PROBLEM. Beginning with the first entry, set down each one exactly as shown.

=======

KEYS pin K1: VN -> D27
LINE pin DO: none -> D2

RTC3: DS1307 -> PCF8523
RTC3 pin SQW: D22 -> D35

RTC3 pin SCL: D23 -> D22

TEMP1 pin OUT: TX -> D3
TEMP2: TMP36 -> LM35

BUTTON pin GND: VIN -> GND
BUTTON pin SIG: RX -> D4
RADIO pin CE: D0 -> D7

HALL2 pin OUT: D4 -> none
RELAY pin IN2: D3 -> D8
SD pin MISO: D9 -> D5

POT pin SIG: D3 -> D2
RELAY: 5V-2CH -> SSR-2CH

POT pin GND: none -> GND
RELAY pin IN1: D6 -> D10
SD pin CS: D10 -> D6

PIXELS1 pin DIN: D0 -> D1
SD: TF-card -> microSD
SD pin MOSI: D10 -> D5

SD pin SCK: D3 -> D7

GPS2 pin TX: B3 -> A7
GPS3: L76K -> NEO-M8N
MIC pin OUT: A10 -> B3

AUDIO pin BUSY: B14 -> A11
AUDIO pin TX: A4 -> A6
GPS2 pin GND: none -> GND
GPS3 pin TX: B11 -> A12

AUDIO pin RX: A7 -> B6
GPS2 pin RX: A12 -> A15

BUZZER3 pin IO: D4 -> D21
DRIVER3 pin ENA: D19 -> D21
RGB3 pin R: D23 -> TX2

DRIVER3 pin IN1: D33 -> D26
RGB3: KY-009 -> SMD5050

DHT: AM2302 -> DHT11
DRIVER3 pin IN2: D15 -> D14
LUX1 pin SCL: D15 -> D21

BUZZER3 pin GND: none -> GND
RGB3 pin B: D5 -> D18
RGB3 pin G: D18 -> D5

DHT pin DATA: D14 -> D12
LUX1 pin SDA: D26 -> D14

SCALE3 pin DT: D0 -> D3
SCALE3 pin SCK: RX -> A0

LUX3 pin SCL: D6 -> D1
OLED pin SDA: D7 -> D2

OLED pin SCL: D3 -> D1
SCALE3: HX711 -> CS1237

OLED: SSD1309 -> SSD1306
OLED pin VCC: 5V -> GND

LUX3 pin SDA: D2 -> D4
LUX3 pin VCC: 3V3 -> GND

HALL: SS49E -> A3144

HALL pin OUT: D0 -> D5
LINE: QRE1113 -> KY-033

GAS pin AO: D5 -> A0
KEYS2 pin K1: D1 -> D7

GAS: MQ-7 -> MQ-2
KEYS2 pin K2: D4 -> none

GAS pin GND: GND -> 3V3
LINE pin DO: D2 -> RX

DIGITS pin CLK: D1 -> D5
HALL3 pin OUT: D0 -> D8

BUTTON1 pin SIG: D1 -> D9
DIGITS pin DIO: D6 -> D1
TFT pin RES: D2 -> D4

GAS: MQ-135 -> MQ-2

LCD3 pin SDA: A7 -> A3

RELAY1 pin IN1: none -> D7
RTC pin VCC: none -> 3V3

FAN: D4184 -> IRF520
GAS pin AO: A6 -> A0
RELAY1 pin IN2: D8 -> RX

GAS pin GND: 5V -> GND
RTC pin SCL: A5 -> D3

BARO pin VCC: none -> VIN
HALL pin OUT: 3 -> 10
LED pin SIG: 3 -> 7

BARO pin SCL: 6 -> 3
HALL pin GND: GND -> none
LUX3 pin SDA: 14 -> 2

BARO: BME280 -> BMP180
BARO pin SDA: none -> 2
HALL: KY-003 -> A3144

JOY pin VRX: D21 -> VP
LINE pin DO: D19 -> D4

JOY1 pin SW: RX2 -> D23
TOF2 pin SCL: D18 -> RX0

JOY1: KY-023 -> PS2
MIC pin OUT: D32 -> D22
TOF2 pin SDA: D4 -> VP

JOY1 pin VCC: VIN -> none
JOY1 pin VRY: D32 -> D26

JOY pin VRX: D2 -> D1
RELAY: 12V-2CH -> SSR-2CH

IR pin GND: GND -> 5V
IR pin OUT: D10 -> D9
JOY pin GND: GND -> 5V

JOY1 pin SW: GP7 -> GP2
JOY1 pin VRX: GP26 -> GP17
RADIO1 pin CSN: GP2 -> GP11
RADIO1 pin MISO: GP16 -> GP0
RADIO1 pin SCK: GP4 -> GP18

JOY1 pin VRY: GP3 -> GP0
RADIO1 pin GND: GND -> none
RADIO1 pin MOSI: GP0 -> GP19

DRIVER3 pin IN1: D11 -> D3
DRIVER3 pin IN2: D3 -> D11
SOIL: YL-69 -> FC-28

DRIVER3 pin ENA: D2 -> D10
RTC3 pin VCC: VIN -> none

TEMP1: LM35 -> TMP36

=======

SOLUTION FOR THIS EXERCISE.
KEYS pin K1: VN -> D27
LINE pin DO: none -> D2

RTC3: DS1307 -> PCF8523
RTC3 pin SQW: D22 -> D35

RTC3 pin SCL: D23 -> D22

TEMP1 pin OUT: TX -> D3
TEMP2: TMP36 -> LM35

BUTTON pin GND: VIN -> GND
BUTTON pin SIG: RX -> D4
RADIO pin CE: D0 -> D7

HALL2 pin OUT: D4 -> none
RELAY pin IN2: D3 -> D8
SD pin MISO: D9 -> D5

POT pin SIG: D3 -> D2
RELAY: 5V-2CH -> SSR-2CH

POT pin GND: none -> GND
RELAY pin IN1: D6 -> D10
SD pin CS: D10 -> D6

PIXELS1 pin DIN: D0 -> D1
SD: TF-card -> microSD
SD pin MOSI: D10 -> D5

SD pin SCK: D3 -> D7

GPS2 pin TX: B3 -> A7
GPS3: L76K -> NEO-M8N
MIC pin OUT: A10 -> B3

AUDIO pin BUSY: B14 -> A11
AUDIO pin TX: A4 -> A6
GPS2 pin GND: none -> GND
GPS3 pin TX: B11 -> A12

AUDIO pin RX: A7 -> B6
GPS2 pin RX: A12 -> A15

BUZZER3 pin IO: D4 -> D21
DRIVER3 pin ENA: D19 -> D21
RGB3 pin R: D23 -> TX2

DRIVER3 pin IN1: D33 -> D26
RGB3: KY-009 -> SMD5050

DHT: AM2302 -> DHT11
DRIVER3 pin IN2: D15 -> D14
LUX1 pin SCL: D15 -> D21

BUZZER3 pin GND: none -> GND
RGB3 pin B: D5 -> D18
RGB3 pin G: D18 -> D5

DHT pin DATA: D14 -> D12
LUX1 pin SDA: D26 -> D14

SCALE3 pin DT: D0 -> D3
SCALE3 pin SCK: RX -> A0

LUX3 pin SCL: D6 -> D1
OLED pin SDA: D7 -> D2

OLED pin SCL: D3 -> D1
SCALE3: HX711 -> CS1237

OLED: SSD1309 -> SSD1306
OLED pin VCC: 5V -> GND

LUX3 pin SDA: D2 -> D4
LUX3 pin VCC: 3V3 -> GND

HALL: SS49E -> A3144

HALL pin OUT: D0 -> D5
LINE: QRE1113 -> KY-033

GAS pin AO: D5 -> A0
KEYS2 pin K1: D1 -> D7

GAS: MQ-7 -> MQ-2
KEYS2 pin K2: D4 -> none

GAS pin GND: GND -> 3V3
LINE pin DO: D2 -> RX

DIGITS pin CLK: D1 -> D5
HALL3 pin OUT: D0 -> D8

BUTTON1 pin SIG: D1 -> D9
DIGITS pin DIO: D6 -> D1
TFT pin RES: D2 -> D4

GAS: MQ-135 -> MQ-2

LCD3 pin SDA: A7 -> A3

RELAY1 pin IN1: none -> D7
RTC pin VCC: none -> 3V3

FAN: D4184 -> IRF520
GAS pin AO: A6 -> A0
RELAY1 pin IN2: D8 -> RX

GAS pin GND: 5V -> GND
RTC pin SCL: A5 -> D3

BARO pin VCC: none -> VIN
HALL pin OUT: 3 -> 10
LED pin SIG: 3 -> 7

BARO pin SCL: 6 -> 3
HALL pin GND: GND -> none
LUX3 pin SDA: 14 -> 2

BARO: BME280 -> BMP180
BARO pin SDA: none -> 2
HALL: KY-003 -> A3144

JOY pin VRX: D21 -> VP
LINE pin DO: D19 -> D4

JOY1 pin SW: RX2 -> D23
TOF2 pin SCL: D18 -> RX0

JOY1: KY-023 -> PS2
MIC pin OUT: D32 -> D22
TOF2 pin SDA: D4 -> VP

JOY1 pin VCC: VIN -> none
JOY1 pin VRY: D32 -> D26

JOY pin VRX: D2 -> D1
RELAY: 12V-2CH -> SSR-2CH

IR pin GND: GND -> 5V
IR pin OUT: D10 -> D9
JOY pin GND: GND -> 5V

JOY1 pin SW: GP7 -> GP2
JOY1 pin VRX: GP26 -> GP17
RADIO1 pin CSN: GP2 -> GP11
RADIO1 pin MISO: GP16 -> GP0
RADIO1 pin SCK: GP4 -> GP18

JOY1 pin VRY: GP3 -> GP0
RADIO1 pin GND: GND -> none
RADIO1 pin MOSI: GP0 -> GP19

DRIVER3 pin IN1: D11 -> D3
DRIVER3 pin IN2: D3 -> D11
SOIL: YL-69 -> FC-28

DRIVER3 pin ENA: D2 -> D10
RTC3 pin VCC: VIN -> none

TEMP1: LM35 -> TMP36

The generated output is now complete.